* **Directions**:
The response must be the exact lines from the line holding "ENC pin SW: D4 -> D7" through the end of the entries, with no pictures and nothing else.

Stored records:
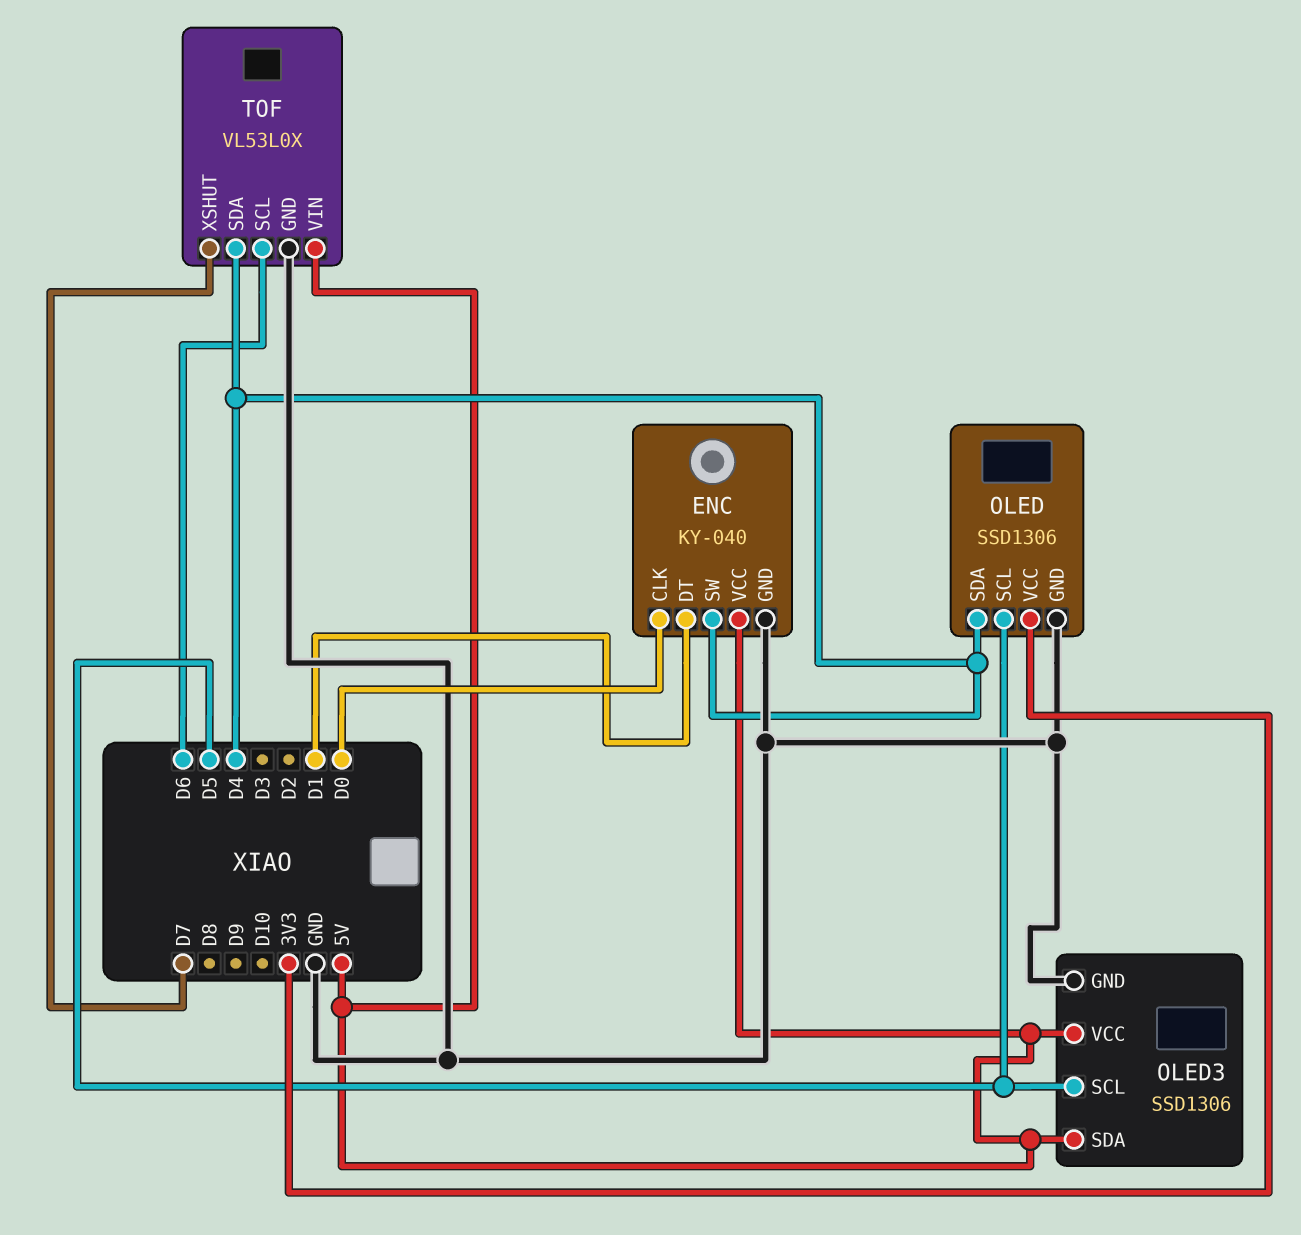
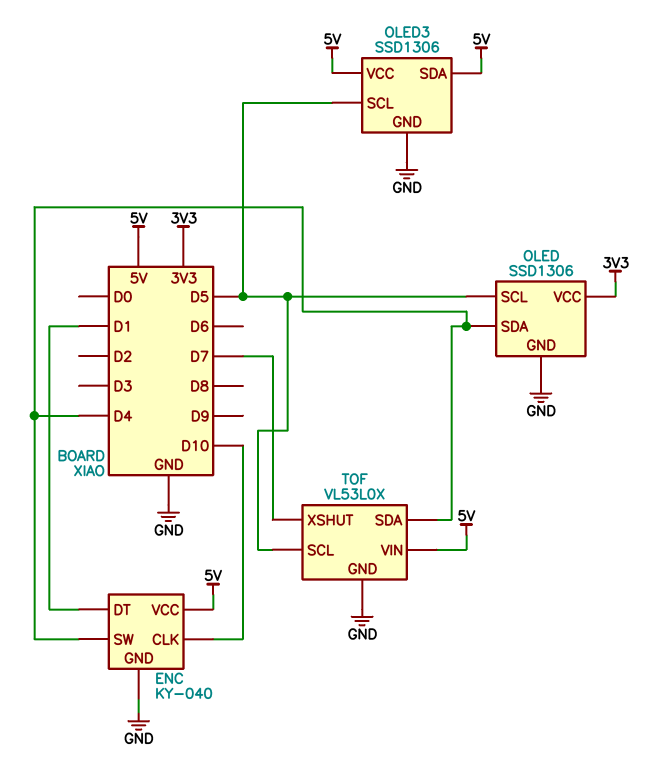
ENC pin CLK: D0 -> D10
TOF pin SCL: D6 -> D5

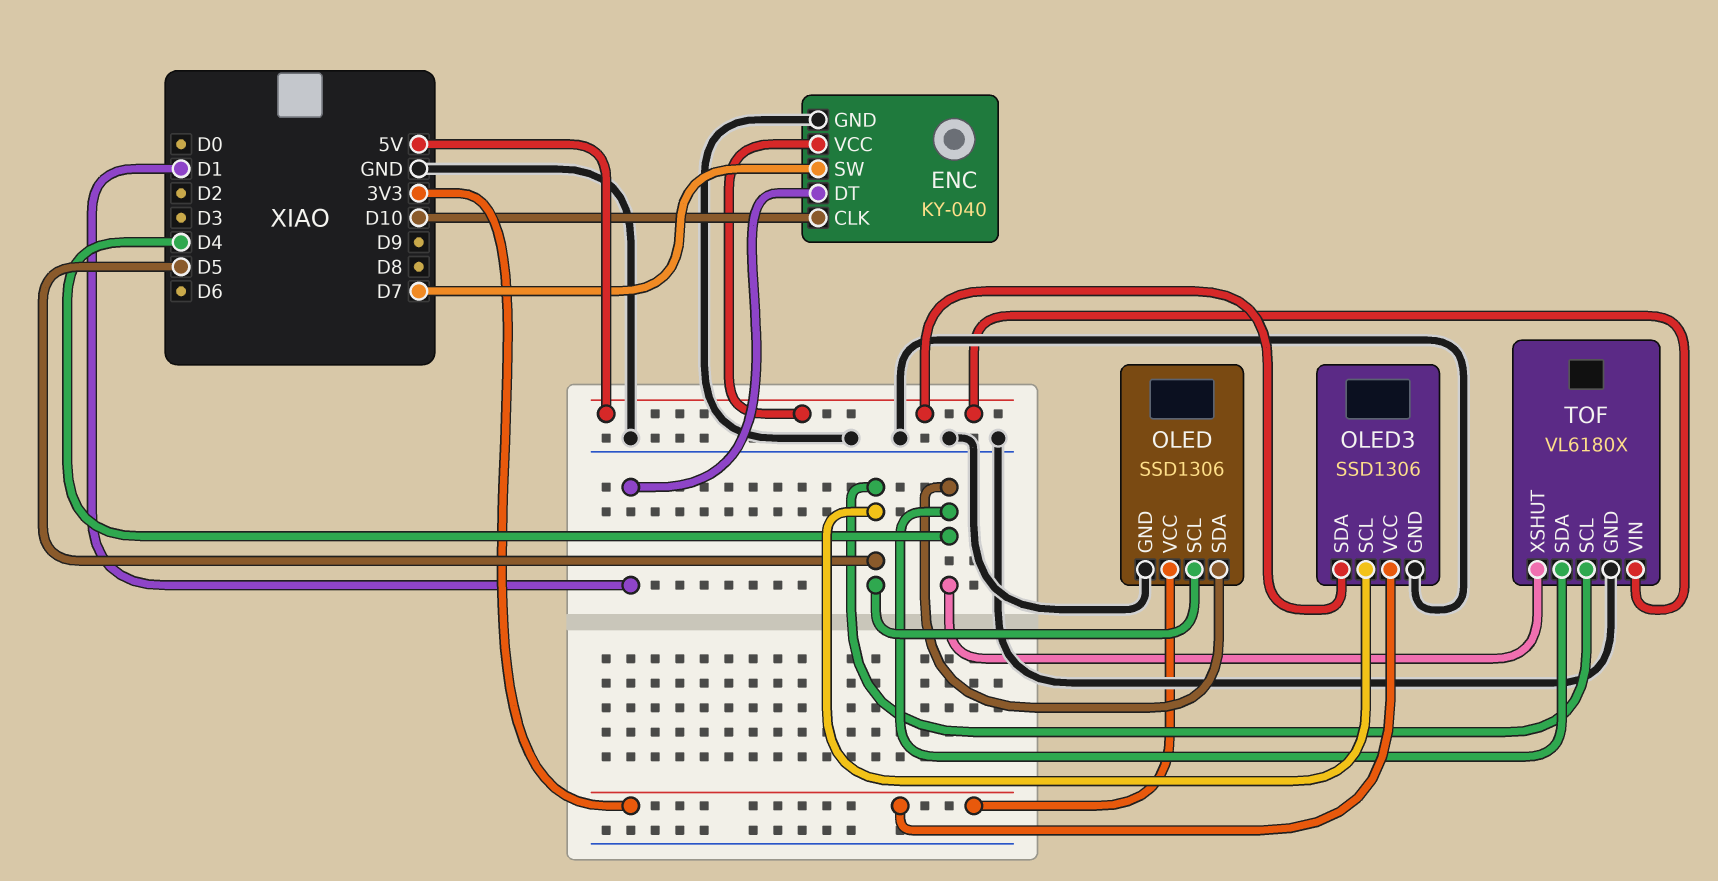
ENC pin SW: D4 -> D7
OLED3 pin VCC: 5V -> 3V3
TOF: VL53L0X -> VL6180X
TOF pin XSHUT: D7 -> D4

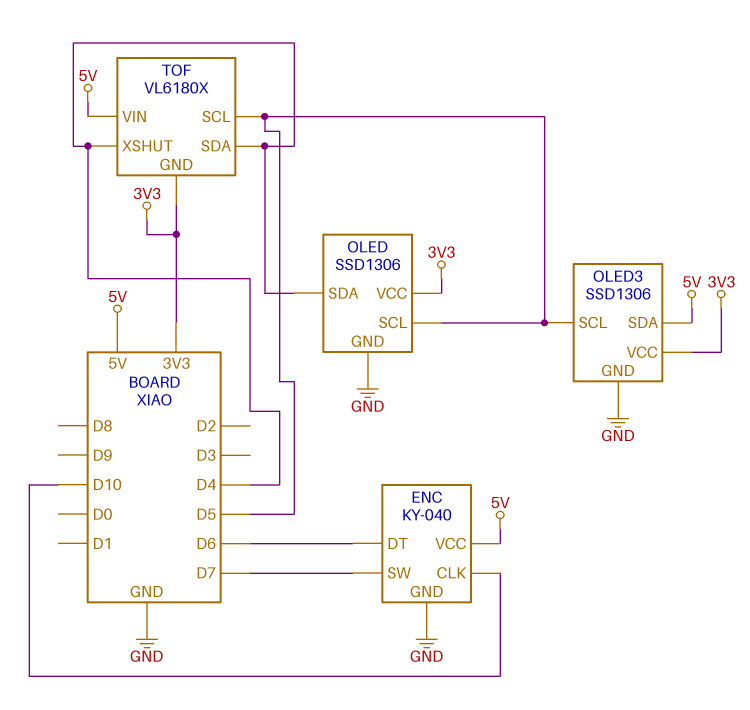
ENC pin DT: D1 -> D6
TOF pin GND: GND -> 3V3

* **Answer for this exercise**:
ENC pin SW: D4 -> D7
OLED3 pin VCC: 5V -> 3V3
TOF: VL53L0X -> VL6180X
TOF pin XSHUT: D7 -> D4

ENC pin DT: D1 -> D6
TOF pin GND: GND -> 3V3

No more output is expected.